# Input data:
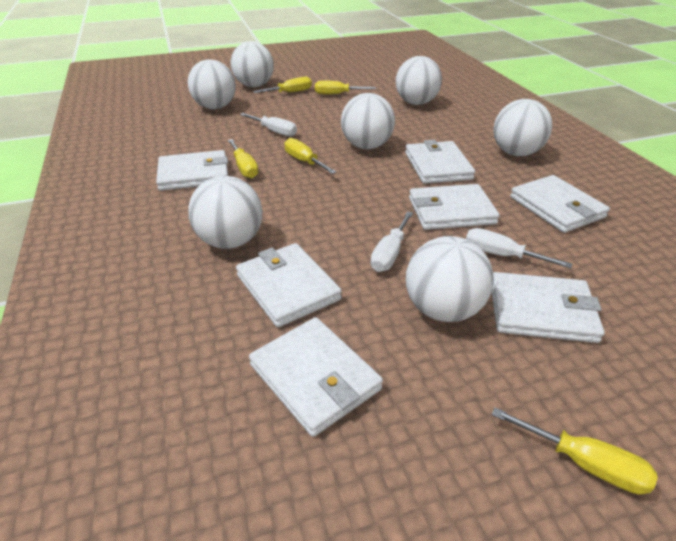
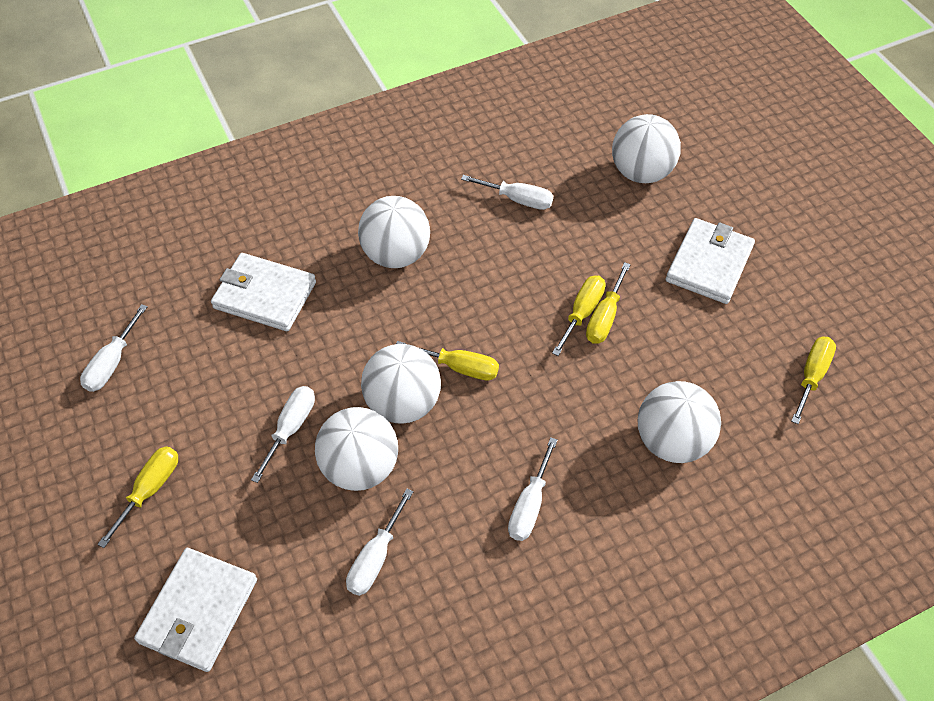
white ball: 7 -> 5
white screwdriver: 3 -> 5
white wallet: 7 -> 3

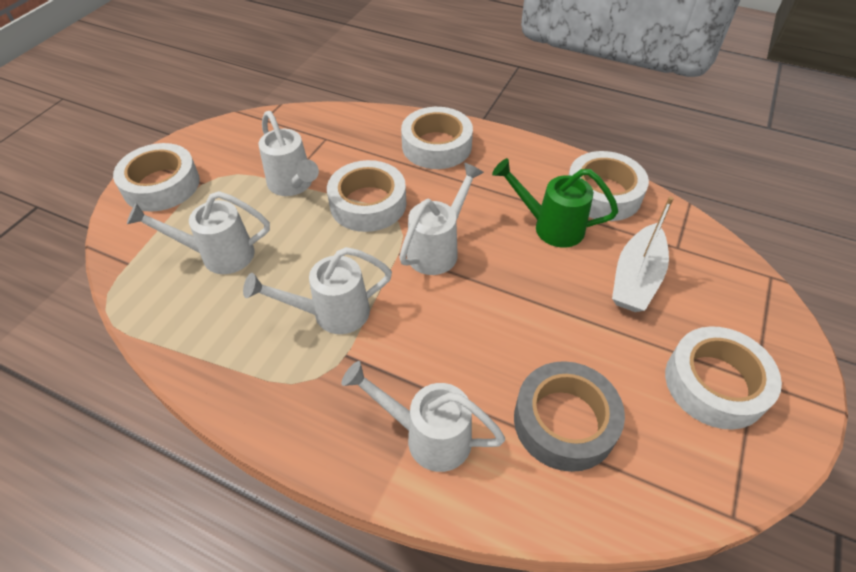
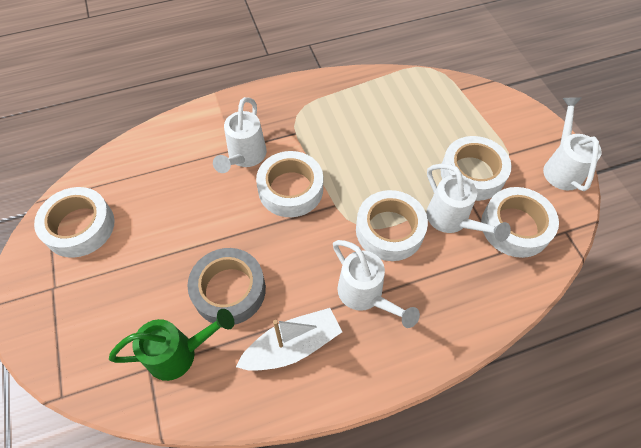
white watering can: 5 -> 4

# Work required:
Return the material verbatim; the images are not to appear in the copy.

# Response box:
white ball: 7 -> 5
white screwdriver: 3 -> 5
white wallet: 7 -> 3

white watering can: 5 -> 4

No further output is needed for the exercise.